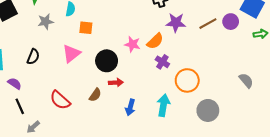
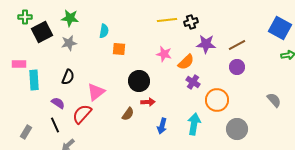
gray star: (46, 22) -> (69, 43), moved
purple circle: (231, 22) -> (237, 67), moved
pink star: (132, 44) -> (164, 54), moved
pink triangle: (71, 54) -> (96, 92), moved
purple semicircle: (15, 84) -> (58, 103), moved
red semicircle: (60, 100) -> (82, 114), moved, turned 90

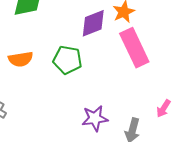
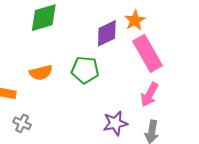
pink arrow: (163, 108) -> (149, 95), moved, size x1.4

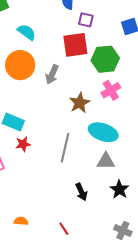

________

Every line above that contains the word "star" should be reported.

gray star: (46, 22) -> (69, 43), moved
pink star: (132, 44) -> (164, 54), moved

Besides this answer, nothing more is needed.